_Prompt_: The expected output is a copy of every line in the records with the string "flagpole".

_Information shown_:
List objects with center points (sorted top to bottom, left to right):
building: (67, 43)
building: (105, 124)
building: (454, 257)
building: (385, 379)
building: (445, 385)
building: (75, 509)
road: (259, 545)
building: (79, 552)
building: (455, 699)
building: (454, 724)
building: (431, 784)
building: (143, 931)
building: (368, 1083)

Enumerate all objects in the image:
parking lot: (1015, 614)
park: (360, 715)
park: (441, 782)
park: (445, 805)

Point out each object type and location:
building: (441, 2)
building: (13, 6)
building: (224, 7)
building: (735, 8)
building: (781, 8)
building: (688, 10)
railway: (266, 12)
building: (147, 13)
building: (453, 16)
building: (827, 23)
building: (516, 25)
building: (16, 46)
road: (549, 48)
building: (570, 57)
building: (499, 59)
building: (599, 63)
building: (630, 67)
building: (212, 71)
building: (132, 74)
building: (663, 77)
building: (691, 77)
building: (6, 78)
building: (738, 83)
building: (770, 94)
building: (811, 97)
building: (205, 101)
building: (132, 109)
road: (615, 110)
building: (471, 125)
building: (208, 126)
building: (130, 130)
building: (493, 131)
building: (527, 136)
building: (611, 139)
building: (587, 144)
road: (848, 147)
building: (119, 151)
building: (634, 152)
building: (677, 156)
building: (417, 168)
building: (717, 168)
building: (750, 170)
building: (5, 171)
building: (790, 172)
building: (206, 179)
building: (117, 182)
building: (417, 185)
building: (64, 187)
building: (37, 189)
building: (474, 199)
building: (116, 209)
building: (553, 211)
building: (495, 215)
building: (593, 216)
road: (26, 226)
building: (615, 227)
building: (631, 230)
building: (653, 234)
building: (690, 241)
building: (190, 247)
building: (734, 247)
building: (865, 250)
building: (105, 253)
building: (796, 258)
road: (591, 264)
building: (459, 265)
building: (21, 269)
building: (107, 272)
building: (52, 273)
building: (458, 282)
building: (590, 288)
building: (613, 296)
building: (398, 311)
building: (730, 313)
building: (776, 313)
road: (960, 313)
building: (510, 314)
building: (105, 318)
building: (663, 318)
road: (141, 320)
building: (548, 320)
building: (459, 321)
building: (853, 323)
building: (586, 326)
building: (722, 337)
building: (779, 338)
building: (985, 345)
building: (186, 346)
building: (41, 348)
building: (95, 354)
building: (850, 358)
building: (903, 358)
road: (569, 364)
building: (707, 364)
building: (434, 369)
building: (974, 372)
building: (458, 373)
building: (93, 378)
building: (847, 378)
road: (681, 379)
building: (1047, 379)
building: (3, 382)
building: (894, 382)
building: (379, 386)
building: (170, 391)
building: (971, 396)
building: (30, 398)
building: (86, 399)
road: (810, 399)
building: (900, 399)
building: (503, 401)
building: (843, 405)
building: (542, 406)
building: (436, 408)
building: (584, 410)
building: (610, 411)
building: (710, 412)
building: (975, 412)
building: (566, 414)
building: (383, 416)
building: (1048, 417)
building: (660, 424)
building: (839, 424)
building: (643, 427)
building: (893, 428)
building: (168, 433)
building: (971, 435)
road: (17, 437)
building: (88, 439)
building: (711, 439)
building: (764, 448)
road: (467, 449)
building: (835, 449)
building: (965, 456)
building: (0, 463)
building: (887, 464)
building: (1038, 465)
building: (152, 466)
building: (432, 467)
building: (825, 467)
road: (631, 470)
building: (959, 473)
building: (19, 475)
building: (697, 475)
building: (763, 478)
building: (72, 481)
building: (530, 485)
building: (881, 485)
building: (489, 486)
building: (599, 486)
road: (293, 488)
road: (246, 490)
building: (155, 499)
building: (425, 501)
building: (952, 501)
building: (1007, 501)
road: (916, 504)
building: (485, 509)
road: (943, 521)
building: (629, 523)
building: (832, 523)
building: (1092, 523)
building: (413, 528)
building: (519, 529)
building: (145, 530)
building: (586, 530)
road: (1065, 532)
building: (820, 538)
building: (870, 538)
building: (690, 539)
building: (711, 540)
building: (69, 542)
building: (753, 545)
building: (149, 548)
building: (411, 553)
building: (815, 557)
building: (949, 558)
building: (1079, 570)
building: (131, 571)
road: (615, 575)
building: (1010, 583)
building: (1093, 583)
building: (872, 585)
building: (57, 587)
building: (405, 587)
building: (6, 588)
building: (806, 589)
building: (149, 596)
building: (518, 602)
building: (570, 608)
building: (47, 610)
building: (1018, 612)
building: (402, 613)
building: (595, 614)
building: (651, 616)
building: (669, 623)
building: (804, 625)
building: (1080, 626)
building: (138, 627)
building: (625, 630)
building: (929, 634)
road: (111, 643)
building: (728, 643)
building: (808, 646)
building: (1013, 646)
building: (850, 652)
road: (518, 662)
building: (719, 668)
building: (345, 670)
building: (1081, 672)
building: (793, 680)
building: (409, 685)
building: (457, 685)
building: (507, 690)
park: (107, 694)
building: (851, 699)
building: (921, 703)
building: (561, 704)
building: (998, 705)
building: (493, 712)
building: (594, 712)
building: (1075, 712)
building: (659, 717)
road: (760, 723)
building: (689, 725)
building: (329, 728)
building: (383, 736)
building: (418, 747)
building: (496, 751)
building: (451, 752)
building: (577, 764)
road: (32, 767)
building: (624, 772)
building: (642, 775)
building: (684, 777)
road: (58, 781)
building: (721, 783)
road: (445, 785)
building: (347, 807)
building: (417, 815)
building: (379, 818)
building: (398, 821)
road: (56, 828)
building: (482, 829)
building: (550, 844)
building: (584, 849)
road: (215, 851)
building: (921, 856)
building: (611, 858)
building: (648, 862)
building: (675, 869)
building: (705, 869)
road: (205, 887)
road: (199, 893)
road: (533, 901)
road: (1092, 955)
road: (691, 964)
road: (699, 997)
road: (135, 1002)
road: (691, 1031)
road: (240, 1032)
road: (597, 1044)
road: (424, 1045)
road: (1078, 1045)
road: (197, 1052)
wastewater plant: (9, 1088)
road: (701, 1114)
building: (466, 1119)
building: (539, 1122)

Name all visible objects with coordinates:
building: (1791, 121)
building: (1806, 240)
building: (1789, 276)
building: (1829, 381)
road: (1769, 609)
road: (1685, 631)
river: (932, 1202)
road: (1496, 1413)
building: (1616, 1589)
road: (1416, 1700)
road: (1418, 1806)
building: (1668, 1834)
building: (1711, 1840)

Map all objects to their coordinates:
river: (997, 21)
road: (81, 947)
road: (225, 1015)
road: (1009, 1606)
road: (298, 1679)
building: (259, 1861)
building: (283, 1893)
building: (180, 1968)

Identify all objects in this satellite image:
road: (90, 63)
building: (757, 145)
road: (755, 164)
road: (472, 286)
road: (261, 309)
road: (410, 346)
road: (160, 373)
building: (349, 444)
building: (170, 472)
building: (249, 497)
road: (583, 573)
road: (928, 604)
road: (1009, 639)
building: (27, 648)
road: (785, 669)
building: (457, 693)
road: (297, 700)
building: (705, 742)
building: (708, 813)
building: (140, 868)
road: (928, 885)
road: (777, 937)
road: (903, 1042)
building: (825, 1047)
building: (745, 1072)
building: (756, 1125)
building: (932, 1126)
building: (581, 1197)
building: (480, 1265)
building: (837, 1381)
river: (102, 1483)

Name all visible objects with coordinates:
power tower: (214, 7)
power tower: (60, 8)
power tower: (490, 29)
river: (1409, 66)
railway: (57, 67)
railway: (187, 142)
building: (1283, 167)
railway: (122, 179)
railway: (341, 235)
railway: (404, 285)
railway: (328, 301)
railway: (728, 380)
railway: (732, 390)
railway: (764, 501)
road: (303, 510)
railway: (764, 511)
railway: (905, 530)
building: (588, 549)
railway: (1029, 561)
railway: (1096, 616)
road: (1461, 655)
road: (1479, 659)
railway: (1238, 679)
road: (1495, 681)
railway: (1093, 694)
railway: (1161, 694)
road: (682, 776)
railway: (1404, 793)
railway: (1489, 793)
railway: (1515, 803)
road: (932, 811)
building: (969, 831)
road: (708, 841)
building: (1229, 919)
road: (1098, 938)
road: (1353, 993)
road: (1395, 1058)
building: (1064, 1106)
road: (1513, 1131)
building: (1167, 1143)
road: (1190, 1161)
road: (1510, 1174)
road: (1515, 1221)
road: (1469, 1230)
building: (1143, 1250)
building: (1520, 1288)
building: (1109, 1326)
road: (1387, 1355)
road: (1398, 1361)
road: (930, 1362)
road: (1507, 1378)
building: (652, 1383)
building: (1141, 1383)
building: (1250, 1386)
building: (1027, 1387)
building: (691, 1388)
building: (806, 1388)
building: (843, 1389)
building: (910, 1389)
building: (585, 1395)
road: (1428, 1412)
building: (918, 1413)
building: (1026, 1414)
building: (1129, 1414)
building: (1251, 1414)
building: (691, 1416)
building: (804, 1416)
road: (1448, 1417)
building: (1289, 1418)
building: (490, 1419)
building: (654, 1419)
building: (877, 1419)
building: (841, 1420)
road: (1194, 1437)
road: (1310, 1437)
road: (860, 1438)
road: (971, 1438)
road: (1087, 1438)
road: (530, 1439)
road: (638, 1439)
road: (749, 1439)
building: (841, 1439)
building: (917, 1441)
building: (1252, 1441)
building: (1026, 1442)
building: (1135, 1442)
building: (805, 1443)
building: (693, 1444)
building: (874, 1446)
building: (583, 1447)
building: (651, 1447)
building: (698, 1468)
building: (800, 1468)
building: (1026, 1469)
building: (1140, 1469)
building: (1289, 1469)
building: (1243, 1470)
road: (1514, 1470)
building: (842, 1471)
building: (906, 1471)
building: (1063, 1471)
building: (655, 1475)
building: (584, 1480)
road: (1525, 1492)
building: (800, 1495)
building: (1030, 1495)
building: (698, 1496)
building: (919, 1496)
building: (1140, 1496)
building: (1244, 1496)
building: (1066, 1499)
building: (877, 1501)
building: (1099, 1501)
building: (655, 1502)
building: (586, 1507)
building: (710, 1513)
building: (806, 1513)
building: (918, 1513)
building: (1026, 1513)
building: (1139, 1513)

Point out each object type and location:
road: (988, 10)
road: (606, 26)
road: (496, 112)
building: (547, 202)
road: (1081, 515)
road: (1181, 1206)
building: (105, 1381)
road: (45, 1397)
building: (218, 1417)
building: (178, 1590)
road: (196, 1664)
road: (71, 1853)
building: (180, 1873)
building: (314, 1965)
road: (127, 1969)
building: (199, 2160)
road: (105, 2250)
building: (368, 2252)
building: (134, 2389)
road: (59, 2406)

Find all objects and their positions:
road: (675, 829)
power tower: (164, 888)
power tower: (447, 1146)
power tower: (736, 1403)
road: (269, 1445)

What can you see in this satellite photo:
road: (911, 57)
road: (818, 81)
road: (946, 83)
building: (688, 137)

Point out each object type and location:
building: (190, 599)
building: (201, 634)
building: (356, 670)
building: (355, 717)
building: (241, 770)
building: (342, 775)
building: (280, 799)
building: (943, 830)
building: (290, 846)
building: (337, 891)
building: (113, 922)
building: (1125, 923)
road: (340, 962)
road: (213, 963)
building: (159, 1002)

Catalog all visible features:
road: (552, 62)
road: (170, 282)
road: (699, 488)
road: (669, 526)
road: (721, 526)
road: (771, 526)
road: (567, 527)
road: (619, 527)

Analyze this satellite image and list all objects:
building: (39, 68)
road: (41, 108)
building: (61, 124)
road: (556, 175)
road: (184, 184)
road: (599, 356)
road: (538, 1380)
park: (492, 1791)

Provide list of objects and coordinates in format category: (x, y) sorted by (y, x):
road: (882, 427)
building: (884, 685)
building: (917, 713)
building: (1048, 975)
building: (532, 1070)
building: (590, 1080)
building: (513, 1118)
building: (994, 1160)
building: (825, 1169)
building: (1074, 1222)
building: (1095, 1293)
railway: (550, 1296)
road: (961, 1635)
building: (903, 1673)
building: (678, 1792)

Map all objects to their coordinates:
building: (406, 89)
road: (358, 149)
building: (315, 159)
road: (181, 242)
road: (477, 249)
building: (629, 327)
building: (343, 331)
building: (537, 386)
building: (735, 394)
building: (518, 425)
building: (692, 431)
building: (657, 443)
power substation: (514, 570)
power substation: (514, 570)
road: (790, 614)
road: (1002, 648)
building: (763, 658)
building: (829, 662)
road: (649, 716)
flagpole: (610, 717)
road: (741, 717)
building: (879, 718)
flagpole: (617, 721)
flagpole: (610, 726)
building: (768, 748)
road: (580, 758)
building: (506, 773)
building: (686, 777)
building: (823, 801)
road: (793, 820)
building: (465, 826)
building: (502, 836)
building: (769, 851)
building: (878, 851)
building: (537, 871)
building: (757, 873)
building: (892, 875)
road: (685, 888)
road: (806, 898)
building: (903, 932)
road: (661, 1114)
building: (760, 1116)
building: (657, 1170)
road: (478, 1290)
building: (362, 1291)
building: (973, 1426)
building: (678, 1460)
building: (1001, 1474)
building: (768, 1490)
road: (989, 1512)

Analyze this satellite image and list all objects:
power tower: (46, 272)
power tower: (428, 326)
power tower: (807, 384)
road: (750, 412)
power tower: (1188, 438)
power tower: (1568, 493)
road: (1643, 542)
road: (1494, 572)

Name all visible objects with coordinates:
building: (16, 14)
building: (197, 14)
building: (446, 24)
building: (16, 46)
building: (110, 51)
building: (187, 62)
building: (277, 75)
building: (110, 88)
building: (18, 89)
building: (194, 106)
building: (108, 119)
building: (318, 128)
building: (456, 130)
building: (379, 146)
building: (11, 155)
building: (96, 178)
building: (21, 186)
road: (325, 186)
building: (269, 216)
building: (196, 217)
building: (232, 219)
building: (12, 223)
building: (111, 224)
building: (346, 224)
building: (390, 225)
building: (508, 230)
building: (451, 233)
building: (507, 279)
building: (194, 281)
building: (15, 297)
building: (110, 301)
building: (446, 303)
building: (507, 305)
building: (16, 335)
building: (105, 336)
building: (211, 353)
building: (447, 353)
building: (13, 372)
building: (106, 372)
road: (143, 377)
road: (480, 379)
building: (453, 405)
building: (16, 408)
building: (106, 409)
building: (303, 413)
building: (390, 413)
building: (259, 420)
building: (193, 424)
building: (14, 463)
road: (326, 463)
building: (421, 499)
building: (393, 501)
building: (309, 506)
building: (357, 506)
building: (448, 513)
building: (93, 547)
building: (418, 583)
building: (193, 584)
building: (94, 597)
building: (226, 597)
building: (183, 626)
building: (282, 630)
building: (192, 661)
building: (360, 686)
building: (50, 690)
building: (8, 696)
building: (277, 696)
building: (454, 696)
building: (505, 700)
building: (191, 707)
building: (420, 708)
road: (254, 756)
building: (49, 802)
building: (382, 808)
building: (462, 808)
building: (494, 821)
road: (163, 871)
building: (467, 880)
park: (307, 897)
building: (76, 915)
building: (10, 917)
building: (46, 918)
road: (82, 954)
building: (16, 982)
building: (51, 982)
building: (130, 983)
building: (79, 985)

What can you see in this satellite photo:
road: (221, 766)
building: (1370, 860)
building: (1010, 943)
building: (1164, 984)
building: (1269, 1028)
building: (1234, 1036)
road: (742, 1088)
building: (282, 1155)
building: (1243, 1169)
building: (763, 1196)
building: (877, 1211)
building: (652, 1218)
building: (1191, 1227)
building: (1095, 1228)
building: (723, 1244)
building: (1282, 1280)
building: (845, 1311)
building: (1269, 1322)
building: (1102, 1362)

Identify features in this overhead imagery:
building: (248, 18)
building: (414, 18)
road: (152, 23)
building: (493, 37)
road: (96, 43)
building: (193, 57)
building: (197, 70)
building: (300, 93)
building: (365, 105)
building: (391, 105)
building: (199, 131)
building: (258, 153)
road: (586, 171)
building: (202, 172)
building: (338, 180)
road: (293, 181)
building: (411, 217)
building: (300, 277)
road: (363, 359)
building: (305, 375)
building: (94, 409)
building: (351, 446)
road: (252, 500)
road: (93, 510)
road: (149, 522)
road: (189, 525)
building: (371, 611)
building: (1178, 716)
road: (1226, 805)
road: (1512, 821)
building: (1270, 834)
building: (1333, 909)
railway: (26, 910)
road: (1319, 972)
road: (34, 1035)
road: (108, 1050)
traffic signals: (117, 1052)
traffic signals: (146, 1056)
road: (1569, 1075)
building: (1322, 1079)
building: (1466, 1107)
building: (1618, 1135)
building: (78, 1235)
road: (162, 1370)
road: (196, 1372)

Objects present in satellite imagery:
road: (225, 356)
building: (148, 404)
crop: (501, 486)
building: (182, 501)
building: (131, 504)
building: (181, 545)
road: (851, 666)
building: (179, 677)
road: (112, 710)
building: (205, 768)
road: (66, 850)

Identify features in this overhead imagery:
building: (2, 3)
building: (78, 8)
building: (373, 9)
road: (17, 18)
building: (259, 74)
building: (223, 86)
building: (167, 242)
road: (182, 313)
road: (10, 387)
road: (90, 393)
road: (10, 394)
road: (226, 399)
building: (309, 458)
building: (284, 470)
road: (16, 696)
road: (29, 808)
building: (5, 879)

_Exercise answer_:
flagpole: (610, 717)
flagpole: (617, 721)
flagpole: (610, 726)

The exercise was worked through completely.